Exercise goal >>
With pictures removed, print the listing exactly.

Supplied information >>
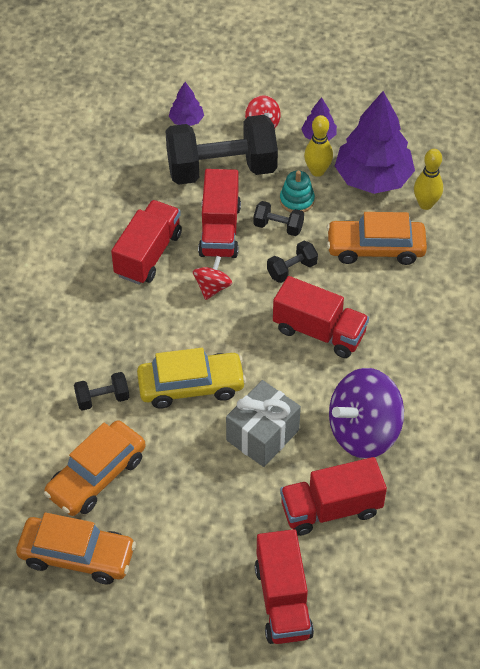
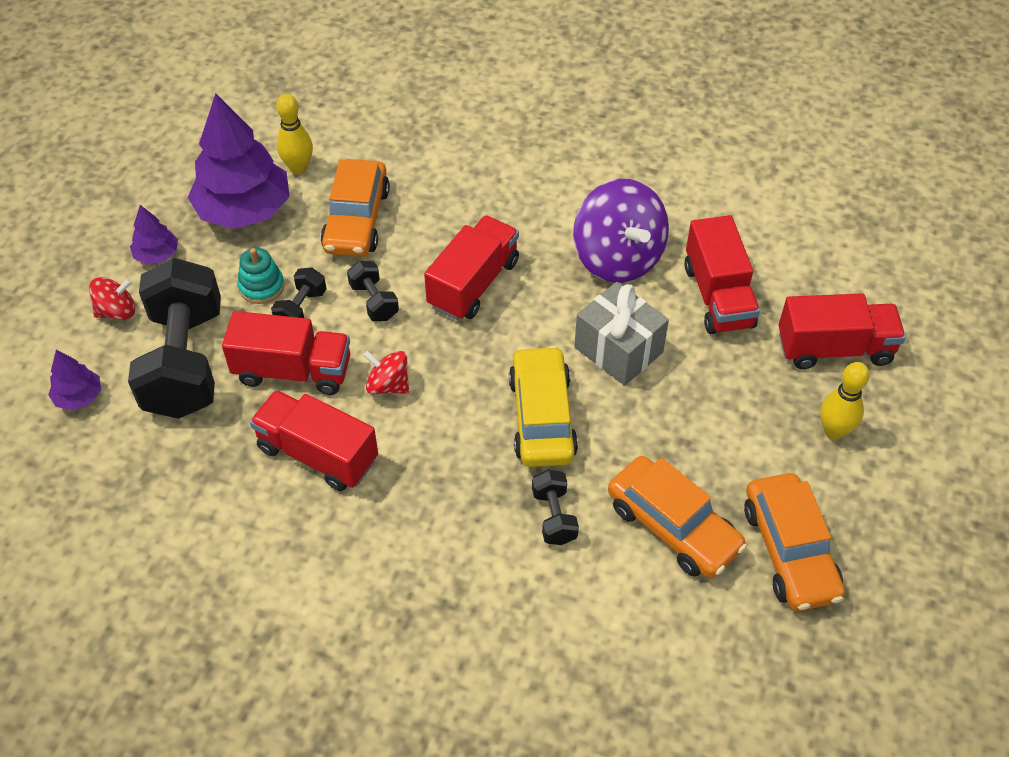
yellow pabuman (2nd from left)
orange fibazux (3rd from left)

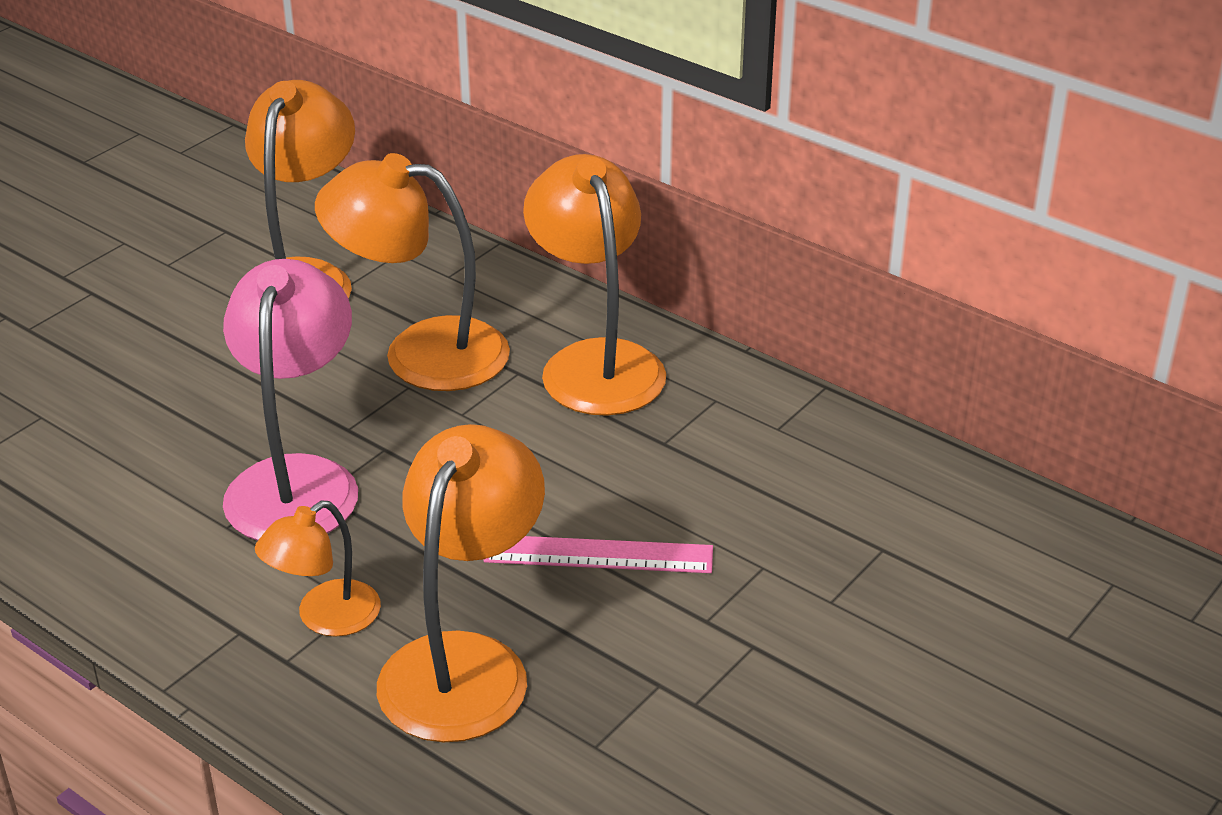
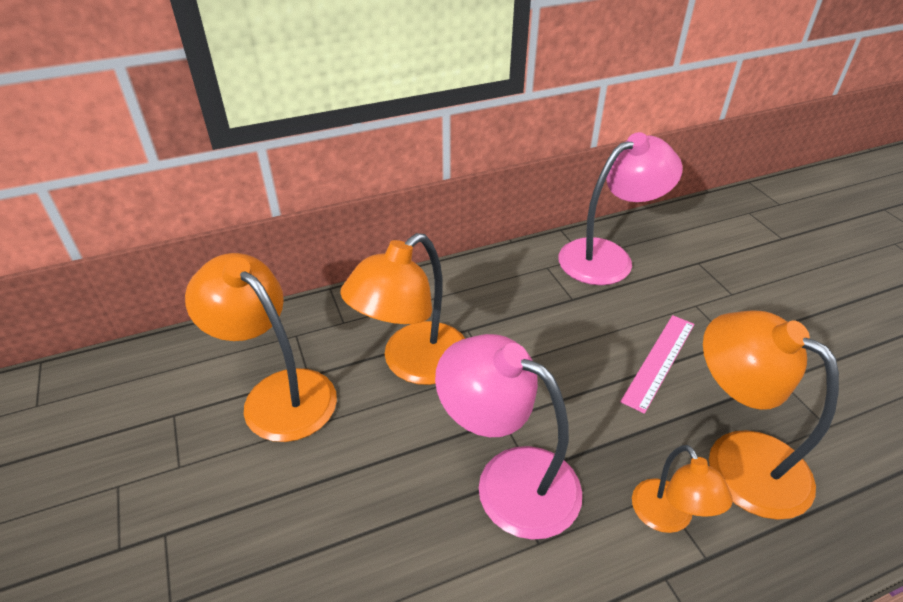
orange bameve (5th from left in the first image)
pink bameve (2nd from left)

Written answer >>
yellow pabuman (2nd from left)
orange fibazux (3rd from left)

orange bameve (5th from left in the first image)
pink bameve (2nd from left)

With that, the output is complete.